→ WORK TO BE COMPLETED:
When you reproduce the data, keep every word exactly as it stands and leave the pictures out.

→ Object transformation records:

────────────────

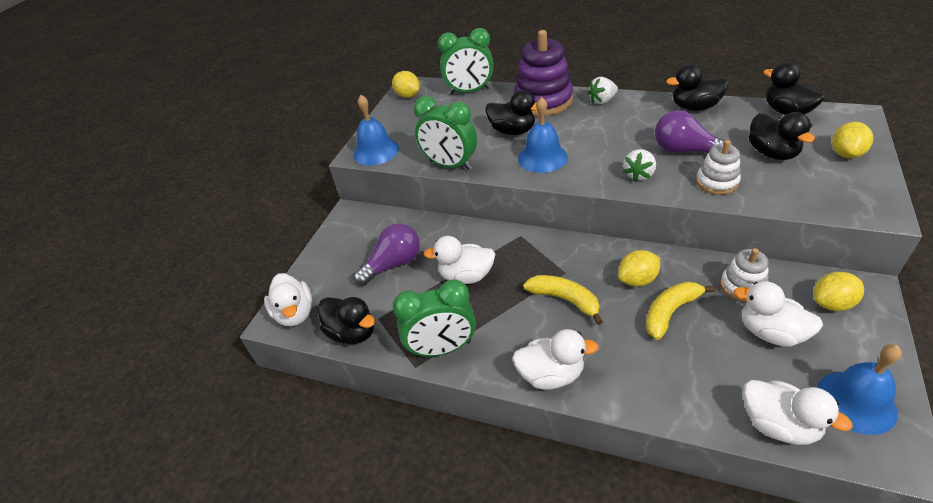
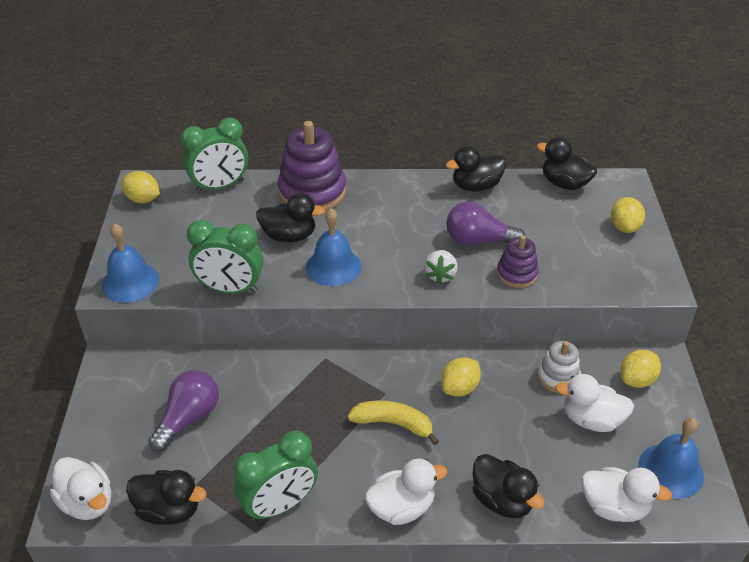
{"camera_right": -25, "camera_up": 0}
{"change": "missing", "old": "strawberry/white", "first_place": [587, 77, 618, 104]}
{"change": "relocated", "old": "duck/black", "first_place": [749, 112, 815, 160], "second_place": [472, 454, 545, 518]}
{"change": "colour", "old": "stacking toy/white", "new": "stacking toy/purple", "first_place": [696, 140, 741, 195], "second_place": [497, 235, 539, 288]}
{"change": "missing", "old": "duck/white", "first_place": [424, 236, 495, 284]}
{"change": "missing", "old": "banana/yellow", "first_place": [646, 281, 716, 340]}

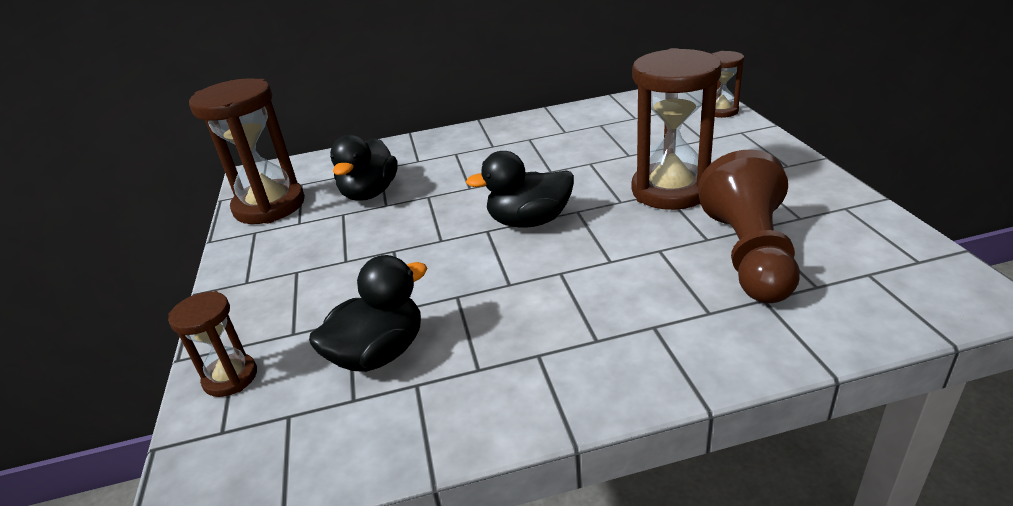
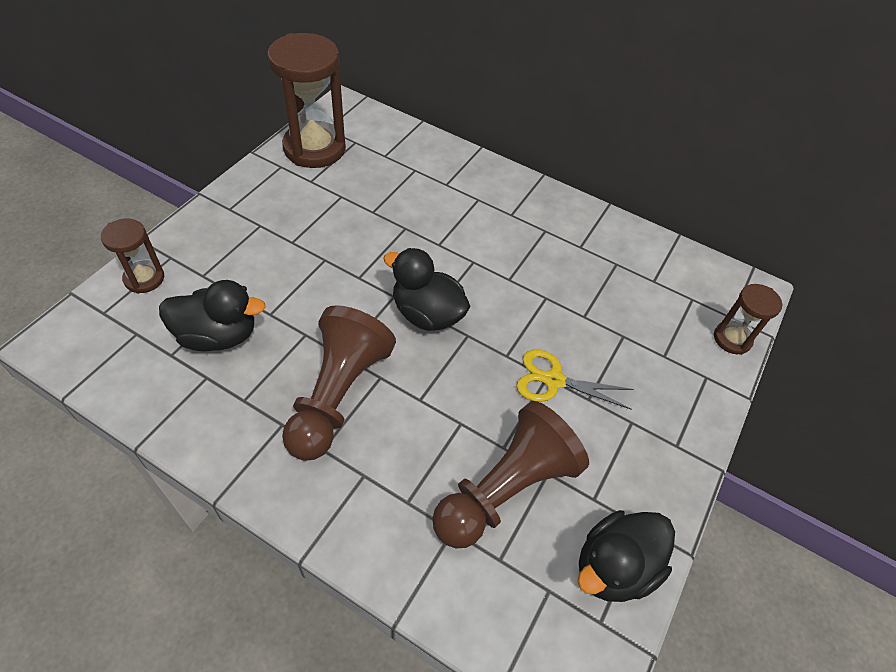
{"camera_right": 35, "camera_up": 20}
{"change": "exchanged", "old": "hourglass/brown", "new": "scissors/yellow", "first_place": [632, 48, 722, 210], "second_place": [516, 349, 633, 410]}
{"change": "relocated", "old": "duck/black", "first_place": [330, 135, 398, 201], "second_place": [577, 510, 675, 602]}
{"change": "appeared", "new": "pawn/brown", "second_place": [282, 305, 396, 461]}

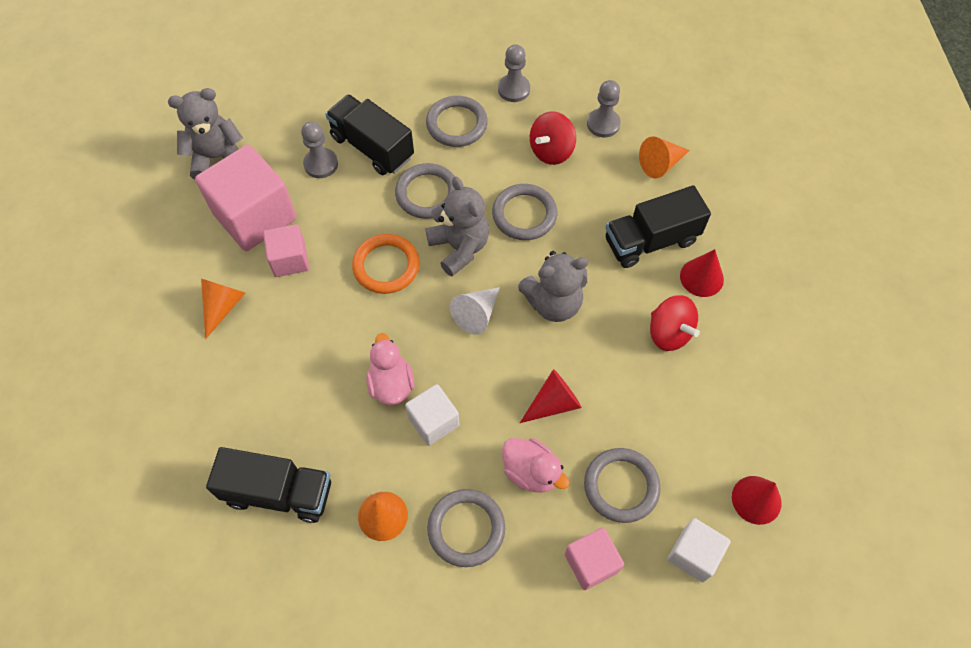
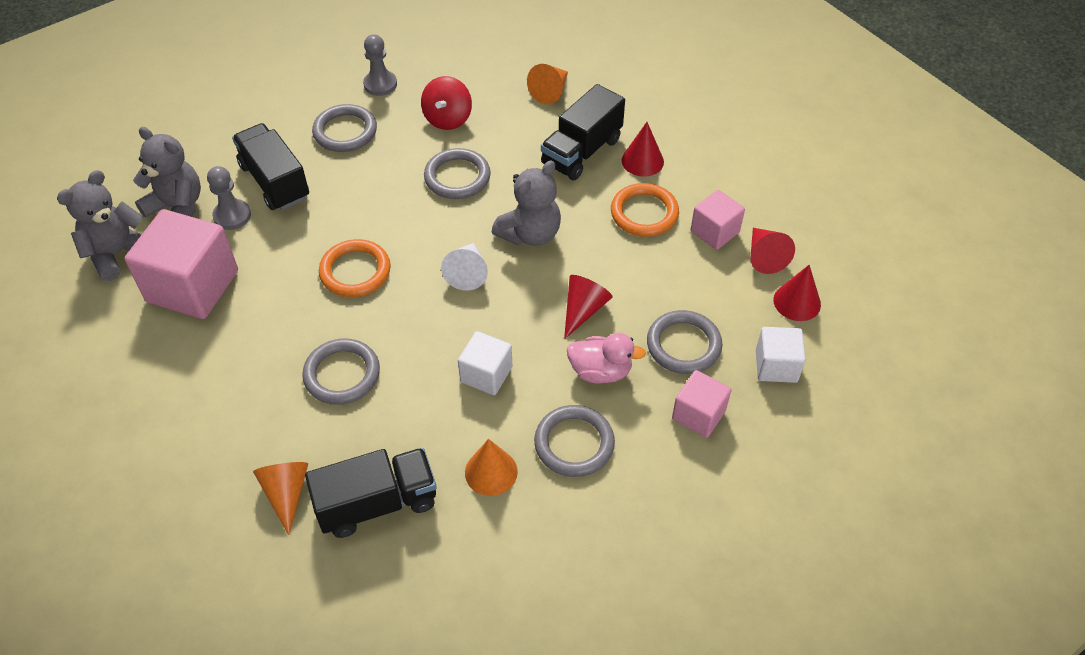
{"camera_right": -30, "camera_up": -10}
{"change": "missing", "old": "pawn/grey", "first_place": [587, 80, 621, 137]}
{"change": "spun", "old": "truck/black", "first_place": [326, 94, 414, 175], "second_place": [232, 123, 309, 210], "degrees": 45}
{"change": "relocated", "old": "ring/grey", "first_place": [395, 163, 455, 219], "second_place": [302, 339, 380, 405]}
{"change": "relocated", "old": "teddy bear/grey", "first_place": [426, 177, 489, 276], "second_place": [133, 127, 201, 217]}
{"change": "relocated", "old": "cube/pink", "first_place": [263, 224, 309, 277], "second_place": [691, 190, 745, 250]}
{"change": "relocated", "old": "cone/orange", "first_place": [201, 279, 245, 339], "second_place": [253, 462, 308, 535]}
{"change": "exchanged", "old": "spinning top/red", "new": "ring/orange", "first_place": [650, 295, 700, 351], "second_place": [611, 183, 679, 237]}
{"change": "missing", "old": "duck/pink", "first_place": [366, 333, 415, 405]}
{"change": "appeared", "new": "cone/red", "second_place": [751, 228, 795, 274]}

────────────────

→ TASK SOLUTION:
{"camera_right": -25, "camera_up": 0}
{"change": "missing", "old": "strawberry/white", "first_place": [587, 77, 618, 104]}
{"change": "relocated", "old": "duck/black", "first_place": [749, 112, 815, 160], "second_place": [472, 454, 545, 518]}
{"change": "colour", "old": "stacking toy/white", "new": "stacking toy/purple", "first_place": [696, 140, 741, 195], "second_place": [497, 235, 539, 288]}
{"change": "missing", "old": "duck/white", "first_place": [424, 236, 495, 284]}
{"change": "missing", "old": "banana/yellow", "first_place": [646, 281, 716, 340]}

{"camera_right": 35, "camera_up": 20}
{"change": "exchanged", "old": "hourglass/brown", "new": "scissors/yellow", "first_place": [632, 48, 722, 210], "second_place": [516, 349, 633, 410]}
{"change": "relocated", "old": "duck/black", "first_place": [330, 135, 398, 201], "second_place": [577, 510, 675, 602]}
{"change": "appeared", "new": "pawn/brown", "second_place": [282, 305, 396, 461]}

{"camera_right": -30, "camera_up": -10}
{"change": "missing", "old": "pawn/grey", "first_place": [587, 80, 621, 137]}
{"change": "spun", "old": "truck/black", "first_place": [326, 94, 414, 175], "second_place": [232, 123, 309, 210], "degrees": 45}
{"change": "relocated", "old": "ring/grey", "first_place": [395, 163, 455, 219], "second_place": [302, 339, 380, 405]}
{"change": "relocated", "old": "teddy bear/grey", "first_place": [426, 177, 489, 276], "second_place": [133, 127, 201, 217]}
{"change": "relocated", "old": "cube/pink", "first_place": [263, 224, 309, 277], "second_place": [691, 190, 745, 250]}
{"change": "relocated", "old": "cone/orange", "first_place": [201, 279, 245, 339], "second_place": [253, 462, 308, 535]}
{"change": "exchanged", "old": "spinning top/red", "new": "ring/orange", "first_place": [650, 295, 700, 351], "second_place": [611, 183, 679, 237]}
{"change": "missing", "old": "duck/pink", "first_place": [366, 333, 415, 405]}
{"change": "appeared", "new": "cone/red", "second_place": [751, 228, 795, 274]}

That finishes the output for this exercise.